**About this exercise:** Word for word, copy the entire listing below, but do not carry over any pictures.

**Input data:**
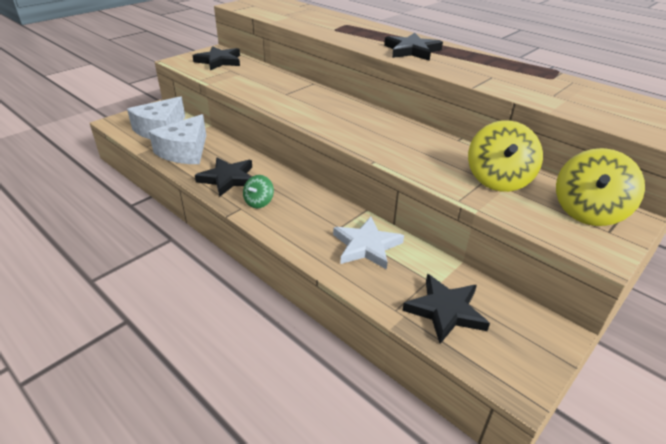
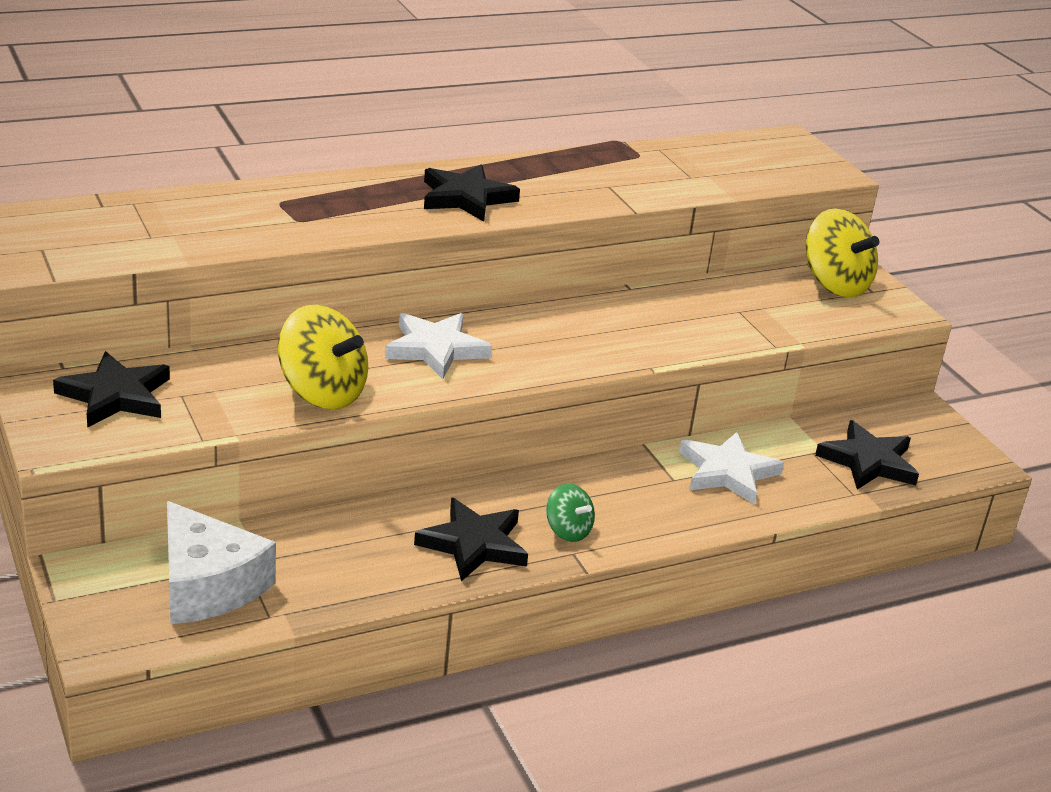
camera: 70 degrees left, 5 degrees down
(185, 151) = (333, 571): white cheese -> none
(322, 105) = (435, 349): none -> white star
(498, 179) = (745, 304): yellow spinning top -> yellow spinning top (322, 392)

**Result:**
camera: 70 degrees left, 5 degrees down
(185, 151) = (333, 571): white cheese -> none
(322, 105) = (435, 349): none -> white star
(498, 179) = (745, 304): yellow spinning top -> yellow spinning top (322, 392)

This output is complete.